Only lines with the string "tree" are wanted. Pull them out of the data.

Stored items:
══════════
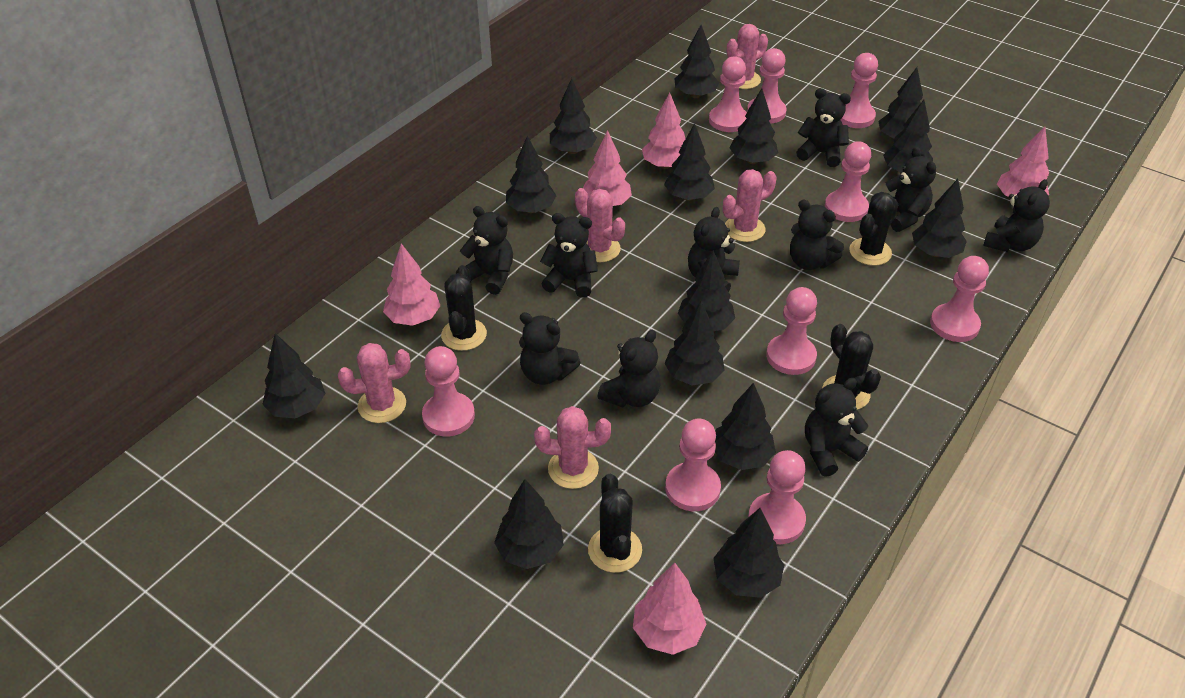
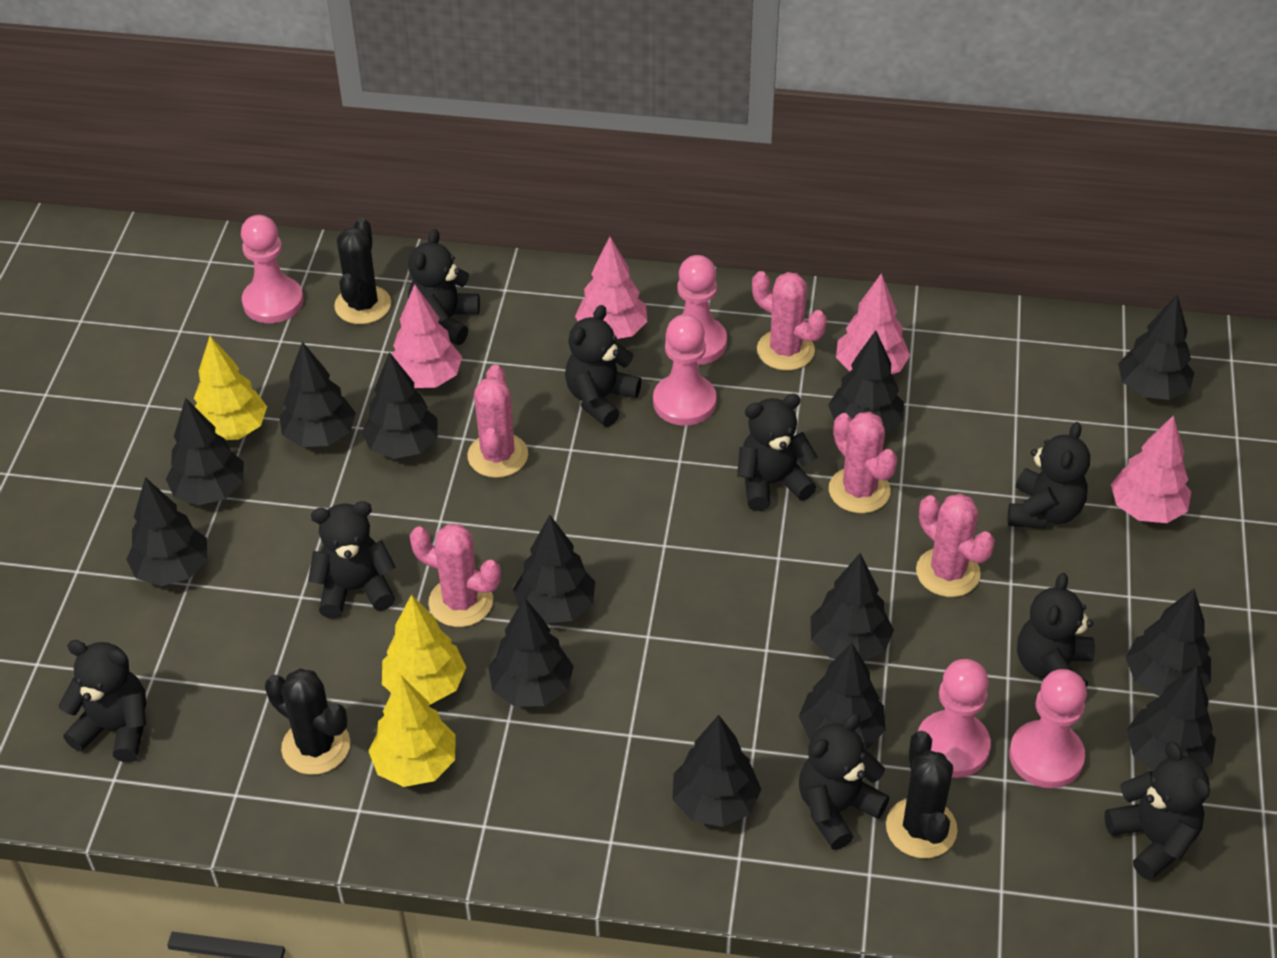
black cactus: 4 -> 3
black teddy bear: 10 -> 9
black tree: 14 -> 13
pink pawn: 9 -> 5
pink tree: 5 -> 4
yellow tree: 0 -> 3

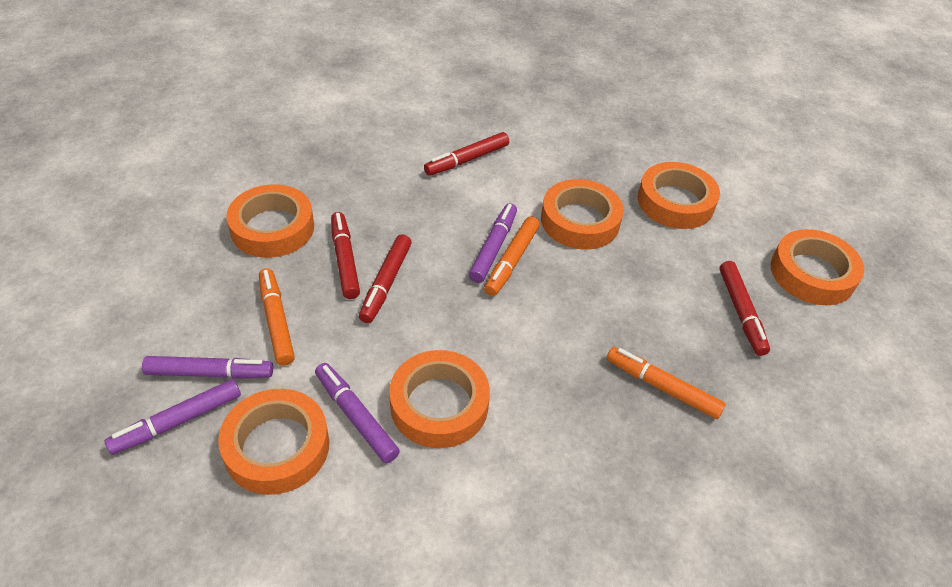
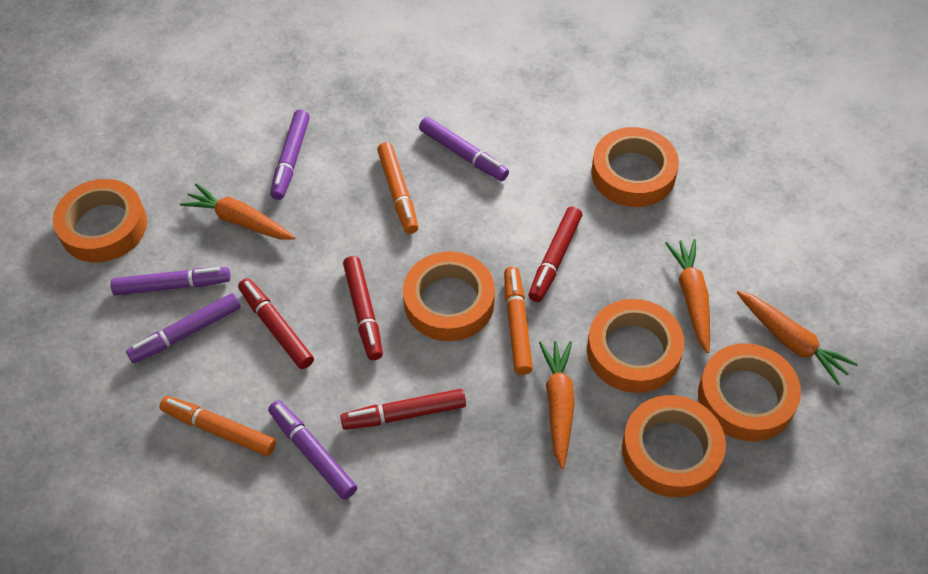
orange carrot: 0 -> 4
purple marker: 4 -> 5

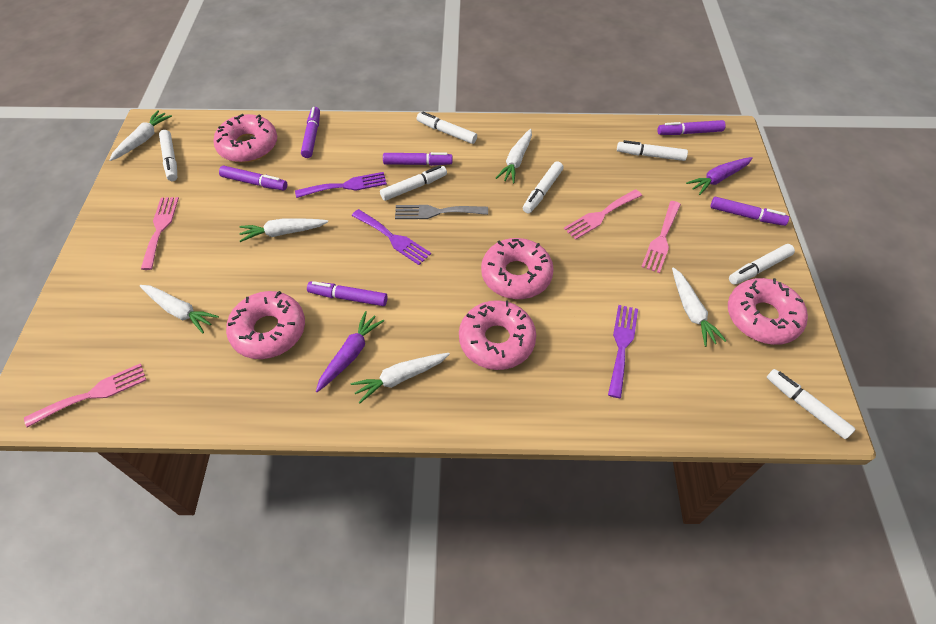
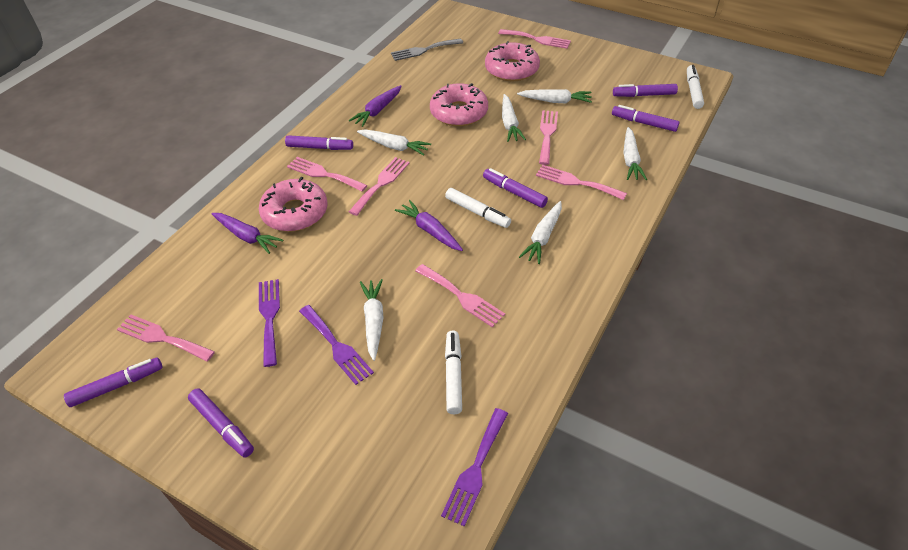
pink donut: 5 -> 3
pink fork: 4 -> 7
purple carrot: 2 -> 3
white marker: 7 -> 3

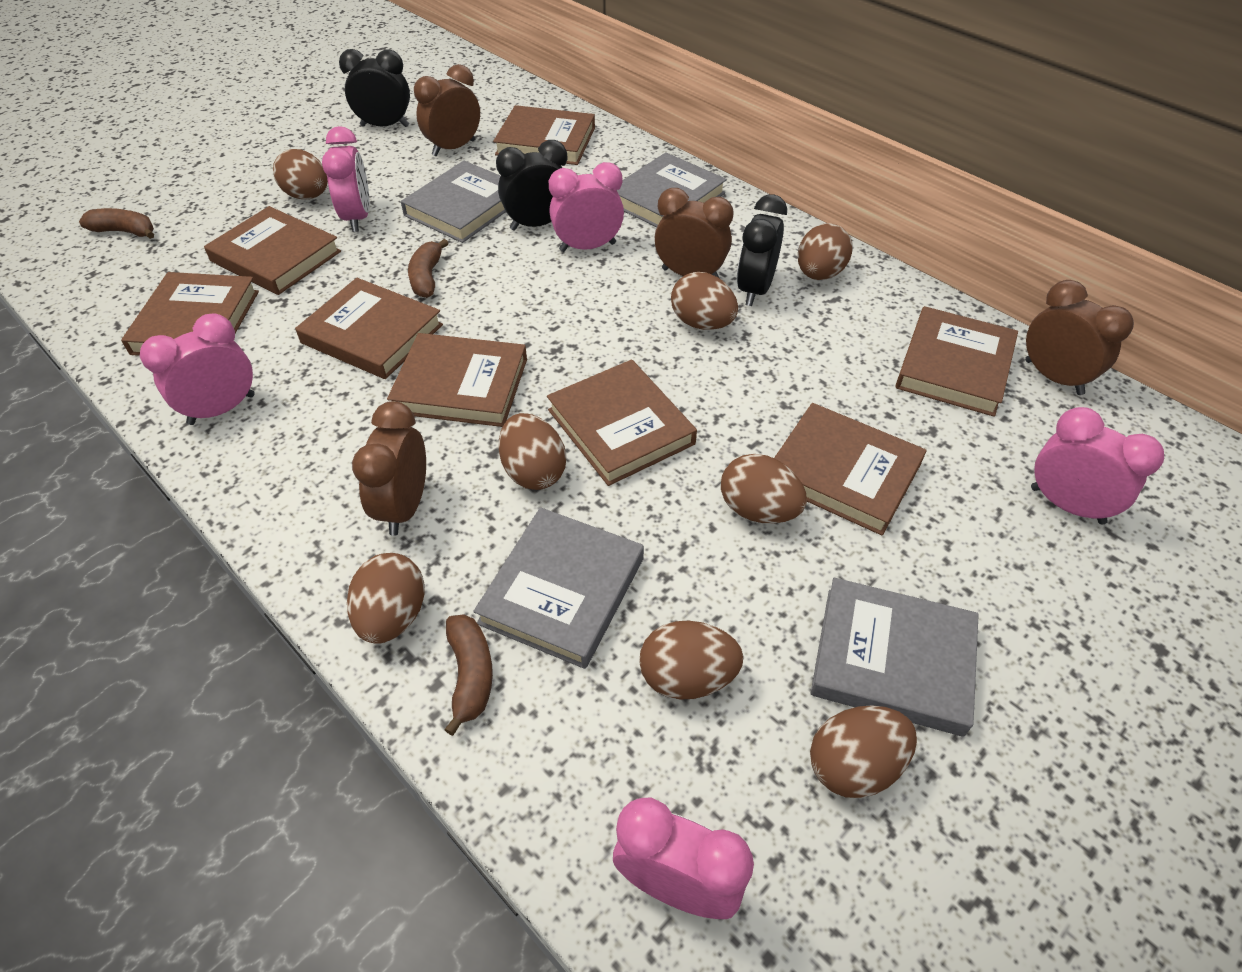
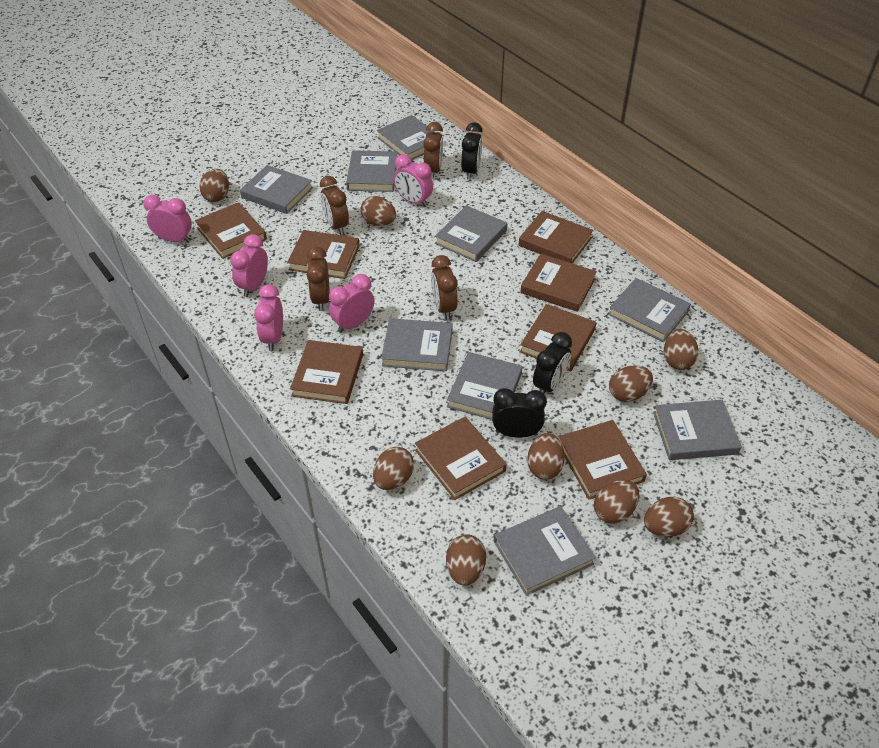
brown banana: 3 -> 0
brown egg: 8 -> 9
grey book: 4 -> 9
══════════
### The completed task
black tree: 14 -> 13
pink tree: 5 -> 4
yellow tree: 0 -> 3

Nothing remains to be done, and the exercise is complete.